_Problem statement_
Here are some records. Print all of them exactly.

──────── Entries provided

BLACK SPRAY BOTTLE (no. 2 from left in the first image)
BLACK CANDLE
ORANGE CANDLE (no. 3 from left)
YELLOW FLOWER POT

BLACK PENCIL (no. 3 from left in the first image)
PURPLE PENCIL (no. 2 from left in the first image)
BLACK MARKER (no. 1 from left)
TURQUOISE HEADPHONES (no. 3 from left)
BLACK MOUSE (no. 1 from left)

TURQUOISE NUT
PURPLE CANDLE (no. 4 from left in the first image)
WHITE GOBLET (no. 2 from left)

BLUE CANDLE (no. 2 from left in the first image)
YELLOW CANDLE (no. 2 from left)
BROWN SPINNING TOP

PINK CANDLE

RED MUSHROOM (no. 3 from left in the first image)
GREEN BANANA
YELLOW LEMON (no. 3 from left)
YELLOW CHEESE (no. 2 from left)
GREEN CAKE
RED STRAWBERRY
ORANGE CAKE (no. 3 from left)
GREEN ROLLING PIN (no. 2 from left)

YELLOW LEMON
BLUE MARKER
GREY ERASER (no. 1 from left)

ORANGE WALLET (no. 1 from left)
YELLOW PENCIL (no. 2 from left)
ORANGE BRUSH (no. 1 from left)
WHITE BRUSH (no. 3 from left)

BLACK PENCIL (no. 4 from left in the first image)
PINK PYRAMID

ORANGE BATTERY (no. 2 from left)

────────────────

_Task output_
BLACK SPRAY BOTTLE (no. 2 from left in the first image)
BLACK CANDLE
ORANGE CANDLE (no. 3 from left)
YELLOW FLOWER POT

BLACK PENCIL (no. 3 from left in the first image)
PURPLE PENCIL (no. 2 from left in the first image)
BLACK MARKER (no. 1 from left)
TURQUOISE HEADPHONES (no. 3 from left)
BLACK MOUSE (no. 1 from left)

TURQUOISE NUT
PURPLE CANDLE (no. 4 from left in the first image)
WHITE GOBLET (no. 2 from left)

BLUE CANDLE (no. 2 from left in the first image)
YELLOW CANDLE (no. 2 from left)
BROWN SPINNING TOP

PINK CANDLE

RED MUSHROOM (no. 3 from left in the first image)
GREEN BANANA
YELLOW LEMON (no. 3 from left)
YELLOW CHEESE (no. 2 from left)
GREEN CAKE
RED STRAWBERRY
ORANGE CAKE (no. 3 from left)
GREEN ROLLING PIN (no. 2 from left)

YELLOW LEMON
BLUE MARKER
GREY ERASER (no. 1 from left)

ORANGE WALLET (no. 1 from left)
YELLOW PENCIL (no. 2 from left)
ORANGE BRUSH (no. 1 from left)
WHITE BRUSH (no. 3 from left)

BLACK PENCIL (no. 4 from left in the first image)
PINK PYRAMID

ORANGE BATTERY (no. 2 from left)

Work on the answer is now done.